### WORK TO COMPLETE:
Copy every line of the listing that holds the string "none".

### RECORDS TO USE:

☆ ☆ ☆ ☆ ☆

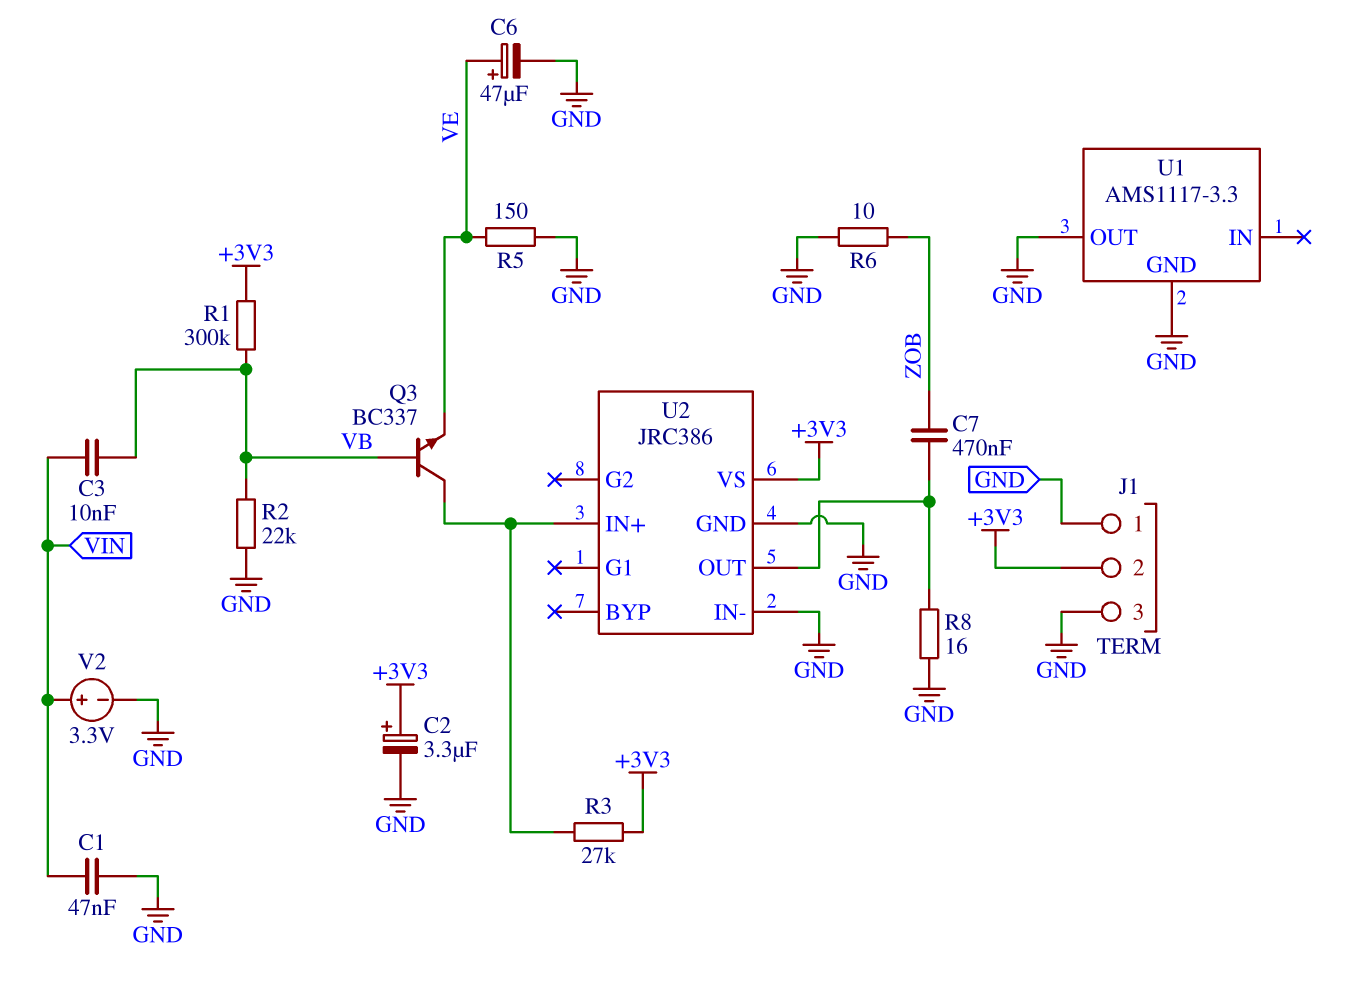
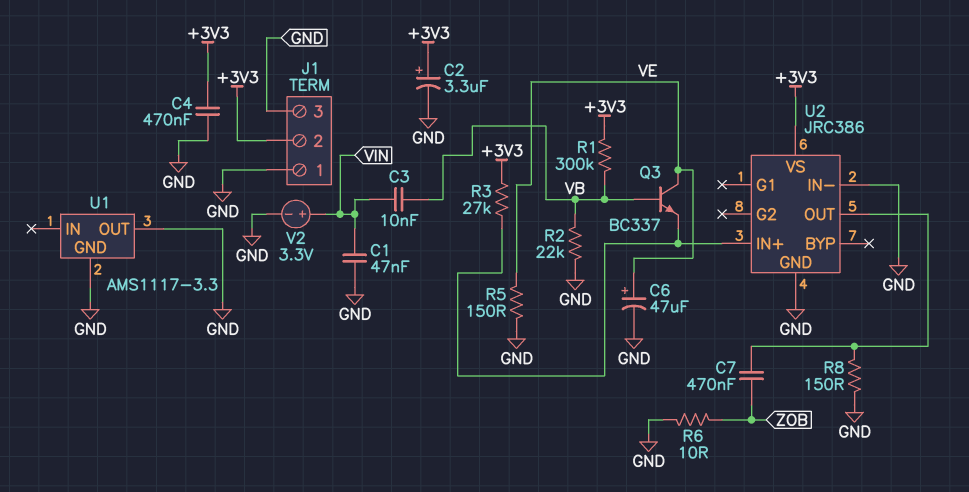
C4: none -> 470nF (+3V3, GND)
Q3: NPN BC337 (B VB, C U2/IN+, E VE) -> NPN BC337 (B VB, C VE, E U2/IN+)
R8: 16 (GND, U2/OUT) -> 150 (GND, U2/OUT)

☆ ☆ ☆ ☆ ☆

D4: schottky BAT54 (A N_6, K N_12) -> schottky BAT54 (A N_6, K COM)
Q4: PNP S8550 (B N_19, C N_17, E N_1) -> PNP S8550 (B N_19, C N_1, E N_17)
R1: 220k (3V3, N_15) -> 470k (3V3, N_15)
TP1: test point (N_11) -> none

☆ ☆ ☆ ☆ ☆

### EXERCISE RESULT:
C4: none -> 470nF (+3V3, GND)
TP1: test point (N_11) -> none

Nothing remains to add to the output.